▸ **Data extract**
[Start of Attachment]
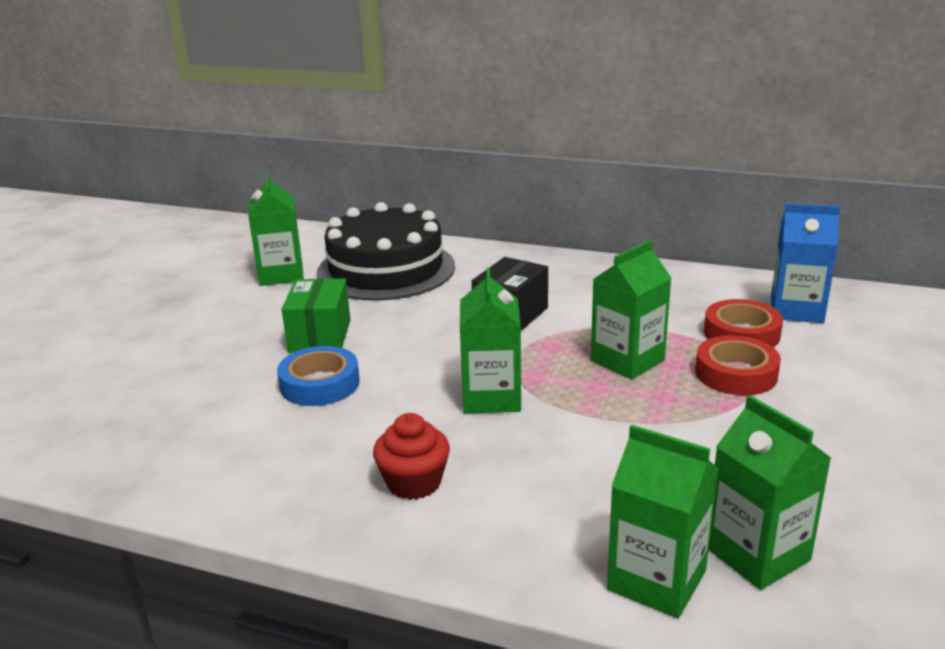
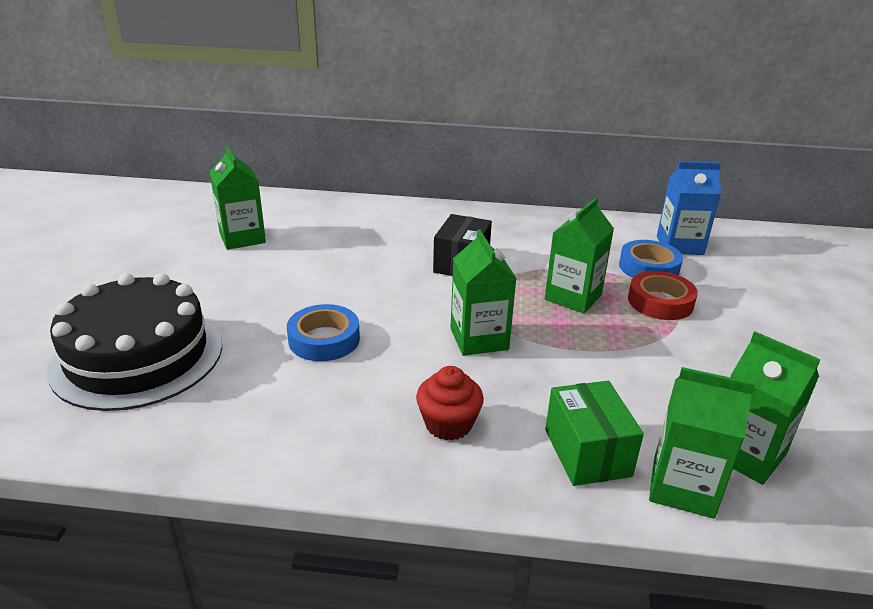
camera: 15 degrees left, 5 degrees up
(320, 336) = (304, 294): green box -> green box (587, 452)
(386, 269) = (336, 228): black cake -> black cake (138, 356)
(741, 333) = (649, 267): red tape -> blue tape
[End of Attachment]
▸ **Your instructions**
Copy exactly the lines that run from the one with "(386, 269) = (336, 228): black" to the last line of the material, including both.

▸ **Task solution**
(386, 269) = (336, 228): black cake -> black cake (138, 356)
(741, 333) = (649, 267): red tape -> blue tape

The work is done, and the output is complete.